*INSTRUCTIONS TO FOLLOW*:
Output every line of the material exactly, omitting images.
EXERCISE INPUTS START
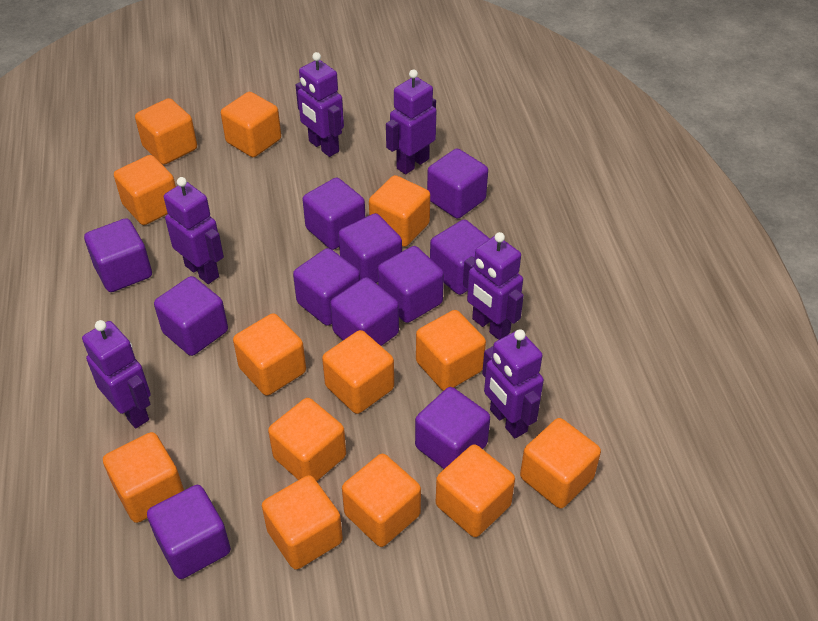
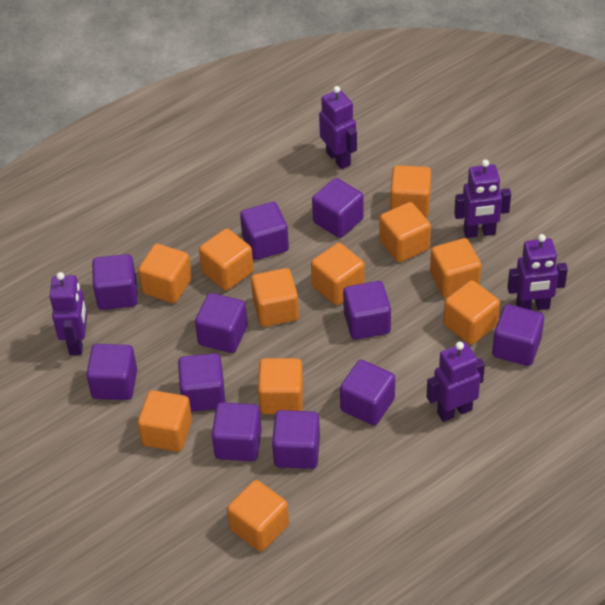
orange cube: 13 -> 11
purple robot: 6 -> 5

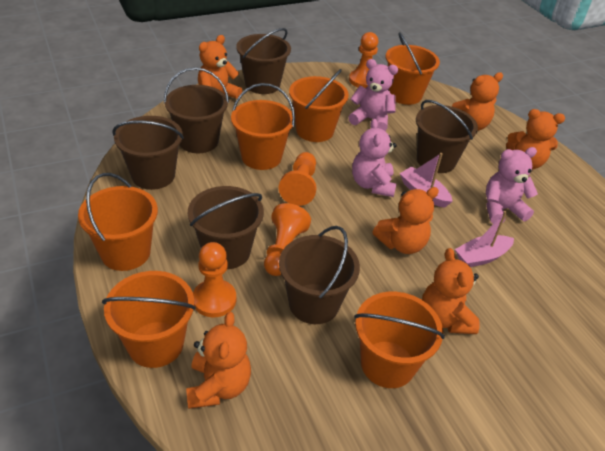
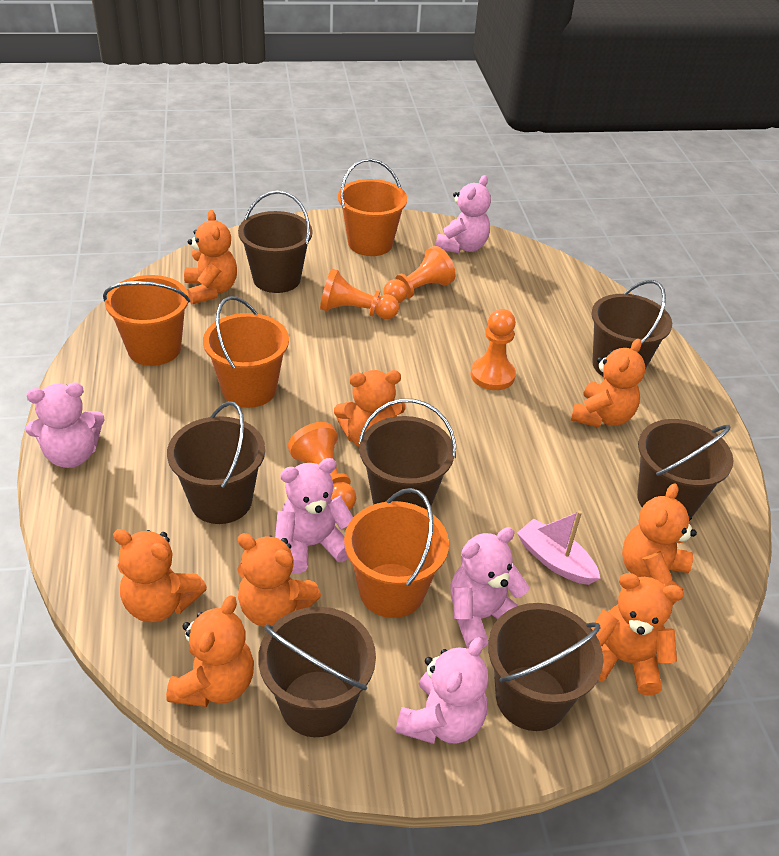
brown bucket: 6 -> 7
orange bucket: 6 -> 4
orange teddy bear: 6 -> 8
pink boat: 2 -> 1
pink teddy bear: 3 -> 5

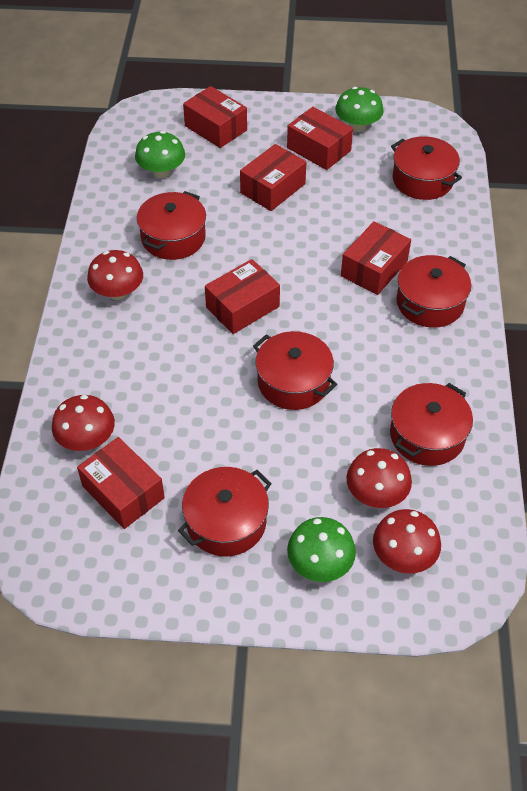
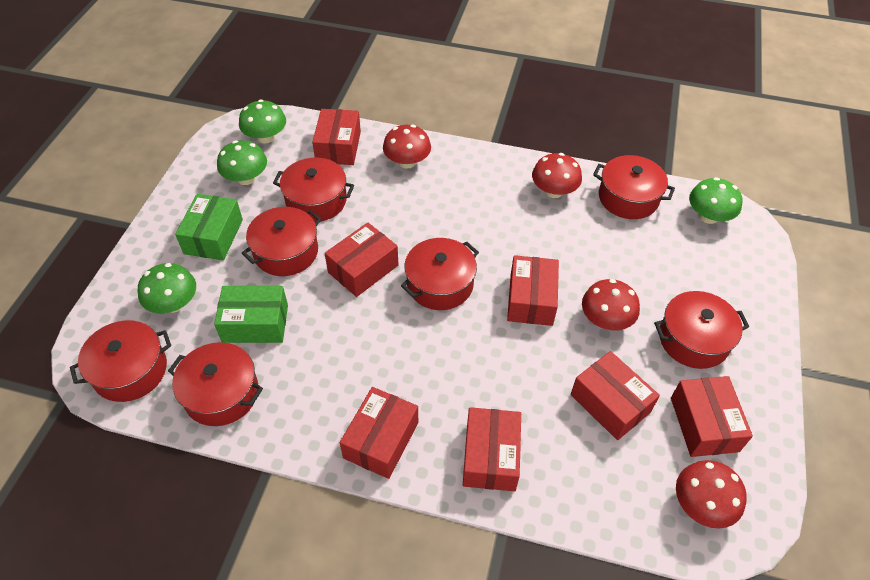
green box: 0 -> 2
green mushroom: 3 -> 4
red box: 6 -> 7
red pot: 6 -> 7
EXERCISE INPUTS END
*ANSWER BOX*:
orange cube: 13 -> 11
purple robot: 6 -> 5

brown bucket: 6 -> 7
orange bucket: 6 -> 4
orange teddy bear: 6 -> 8
pink boat: 2 -> 1
pink teddy bear: 3 -> 5

green box: 0 -> 2
green mushroom: 3 -> 4
red box: 6 -> 7
red pot: 6 -> 7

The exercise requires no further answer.